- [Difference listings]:
'''

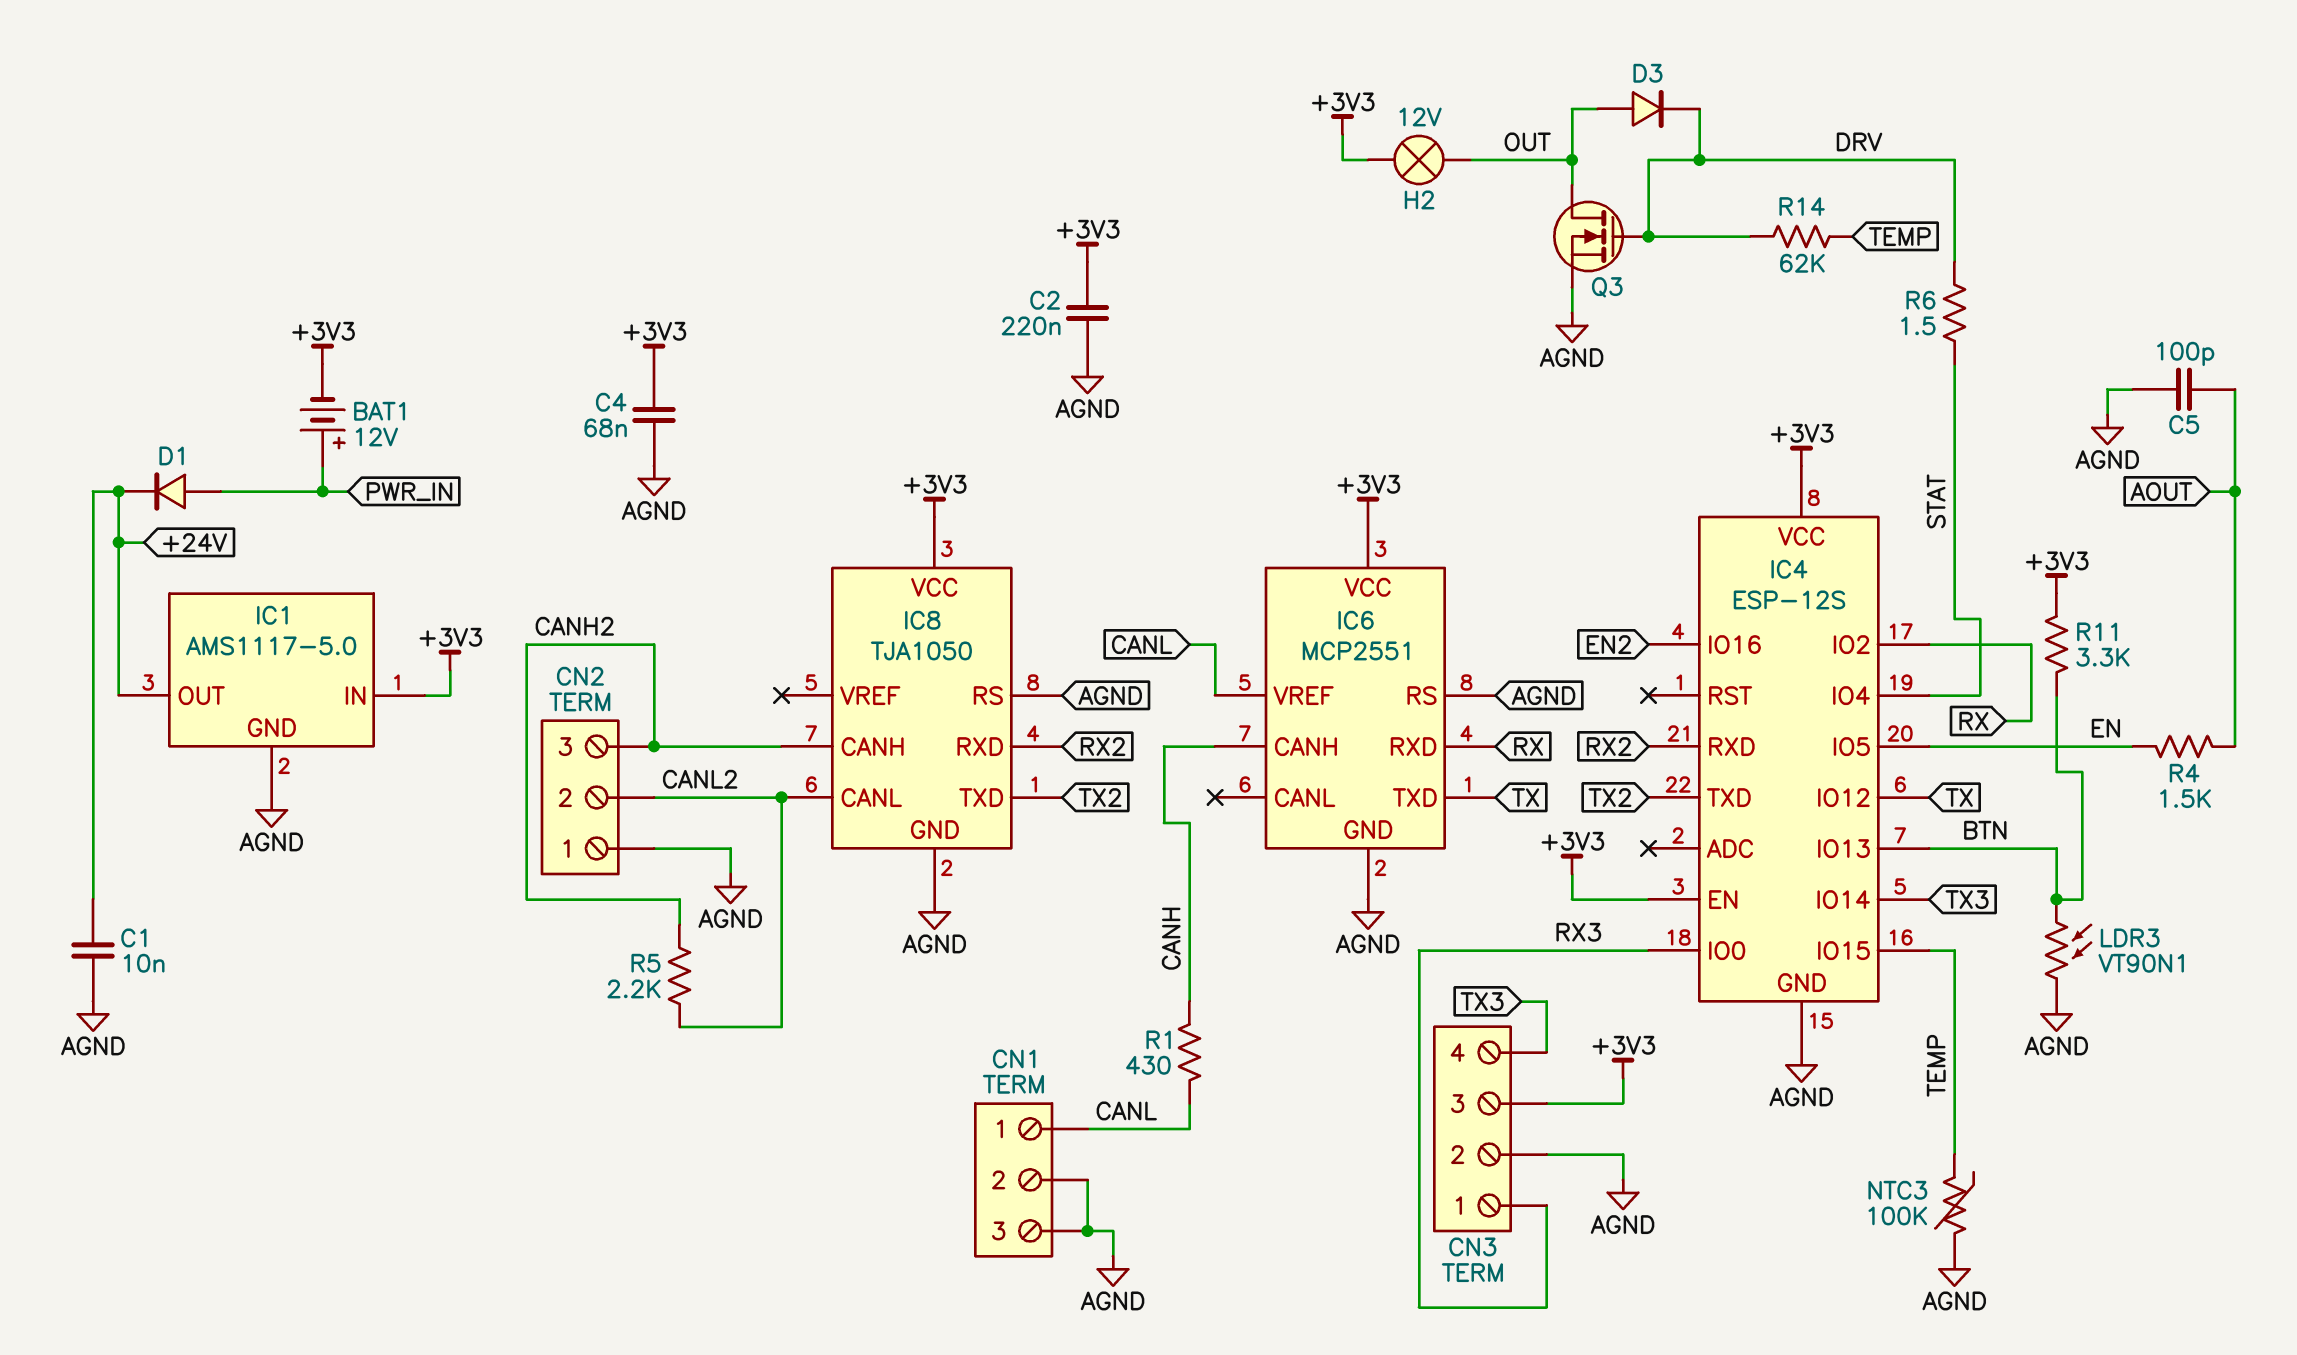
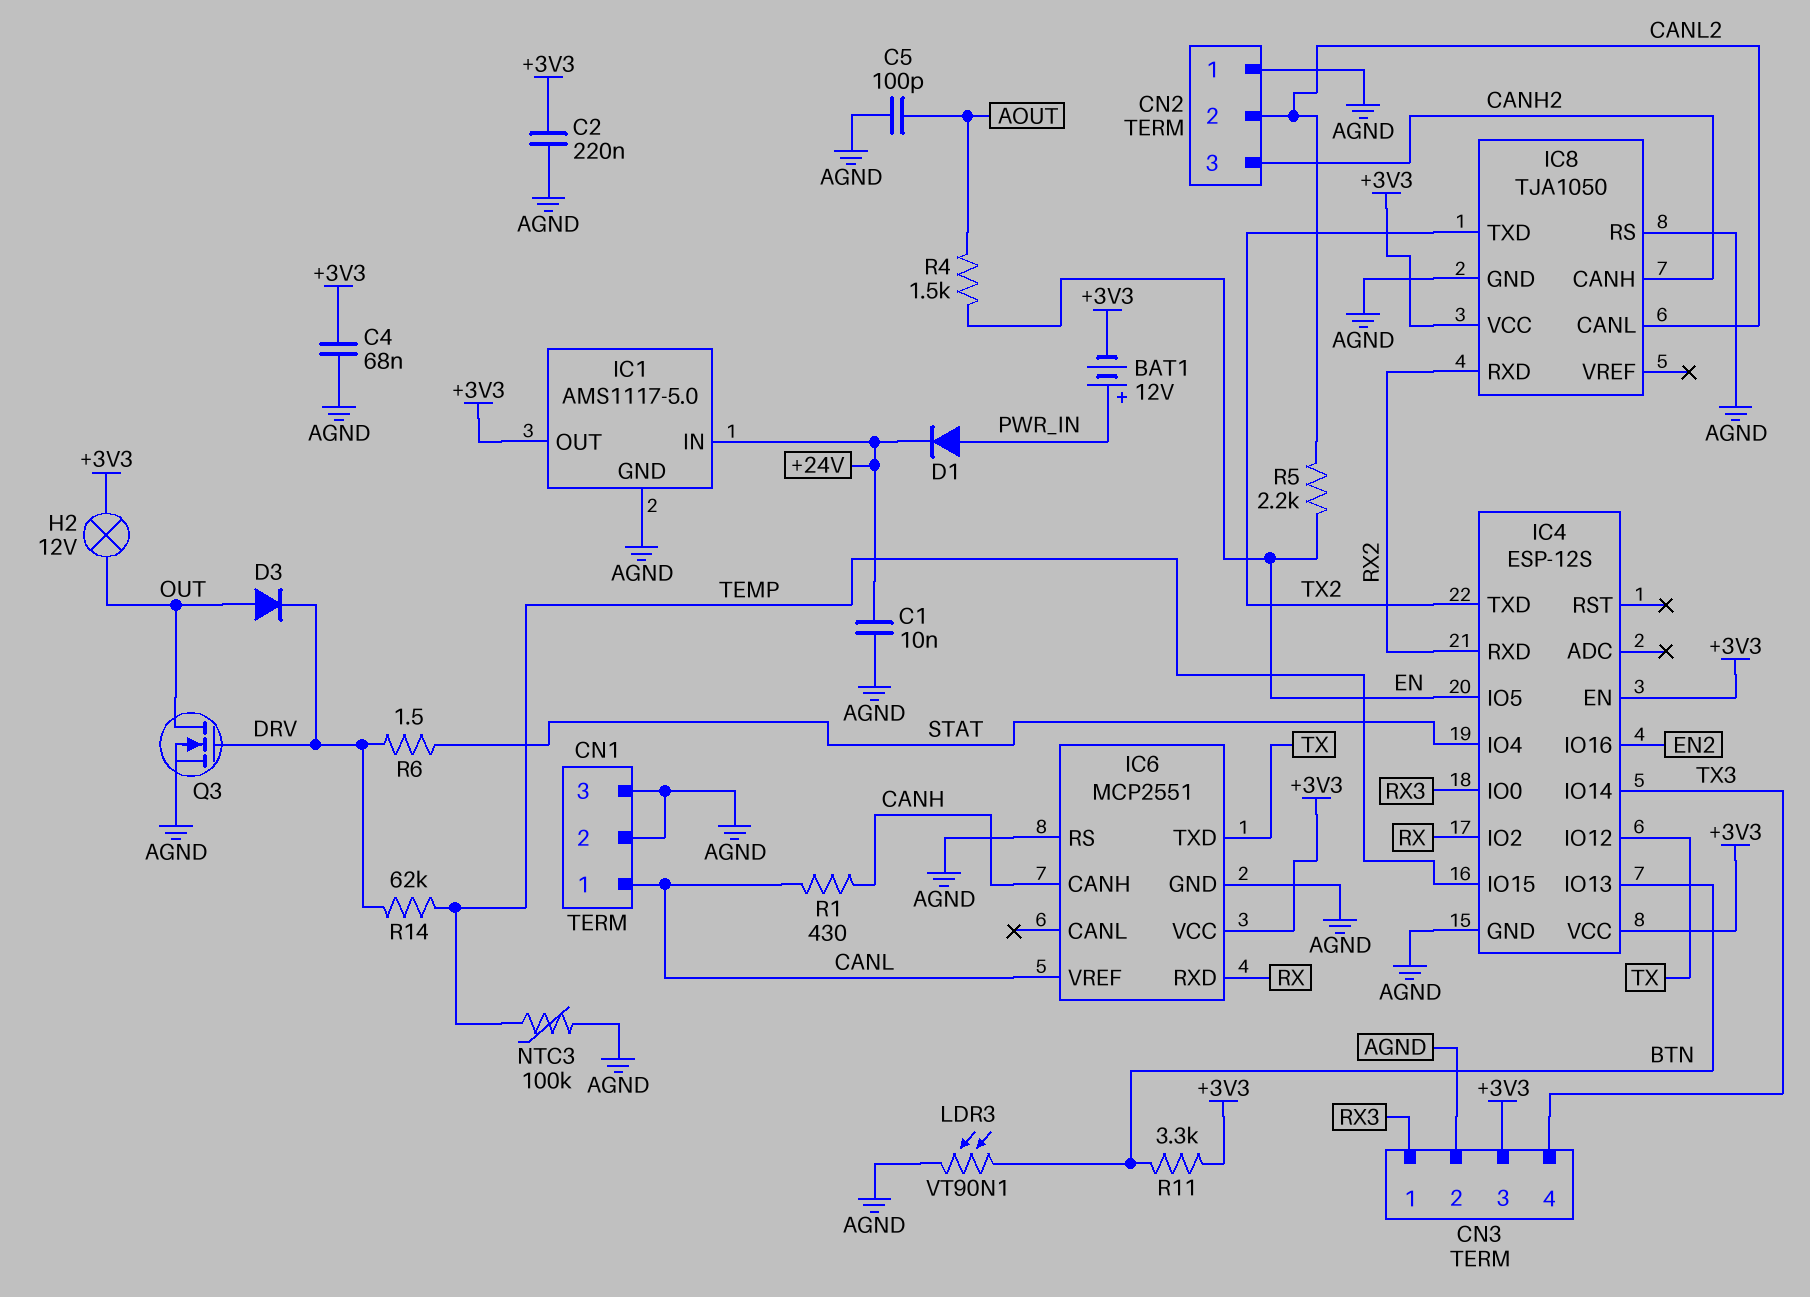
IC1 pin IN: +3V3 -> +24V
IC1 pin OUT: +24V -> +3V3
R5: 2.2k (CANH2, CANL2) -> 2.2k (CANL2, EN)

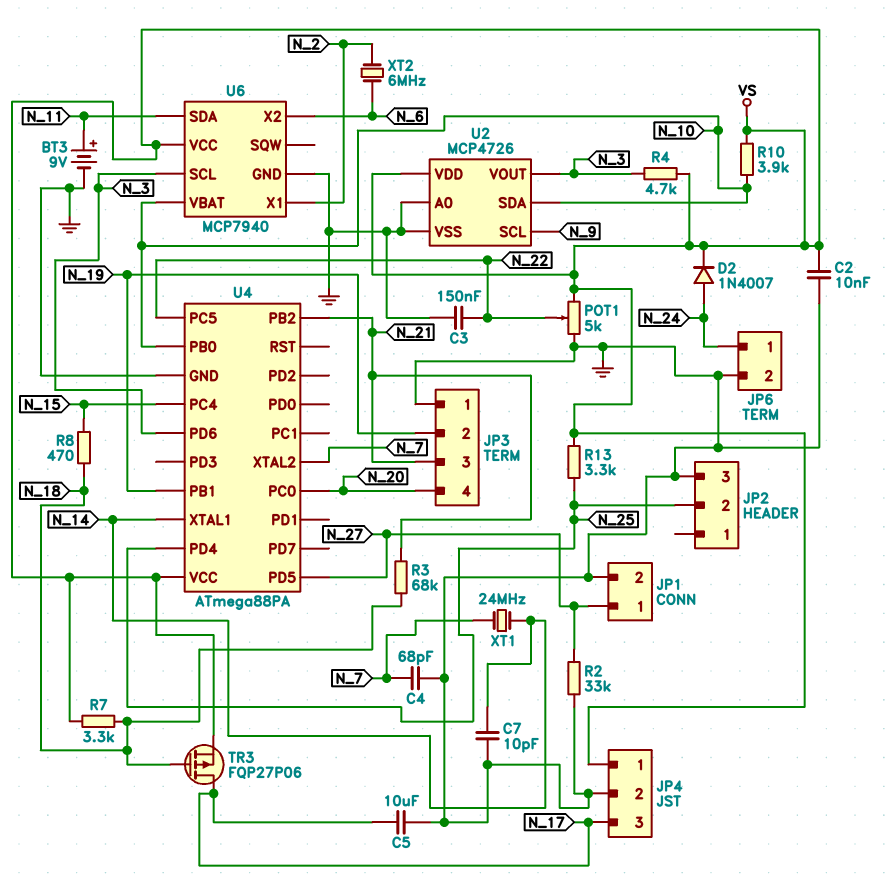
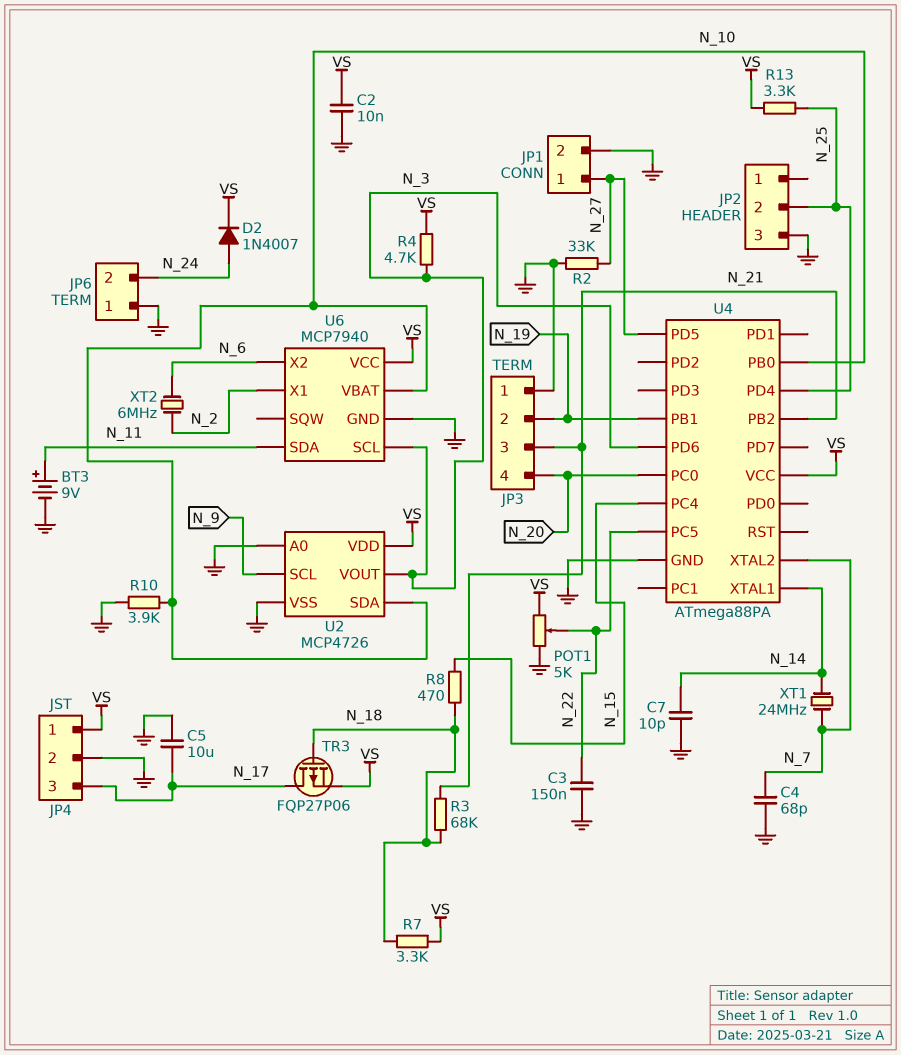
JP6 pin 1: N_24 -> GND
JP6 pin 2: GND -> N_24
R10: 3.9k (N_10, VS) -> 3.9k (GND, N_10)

'''

- [WHAT IS REQUIRED]: When you reproduce the entries above, keep every word exactly and leave out each picture.

- [EXERCISE ANSWER]:
IC1 pin IN: +3V3 -> +24V
IC1 pin OUT: +24V -> +3V3
R5: 2.2k (CANH2, CANL2) -> 2.2k (CANL2, EN)

JP6 pin 1: N_24 -> GND
JP6 pin 2: GND -> N_24
R10: 3.9k (N_10, VS) -> 3.9k (GND, N_10)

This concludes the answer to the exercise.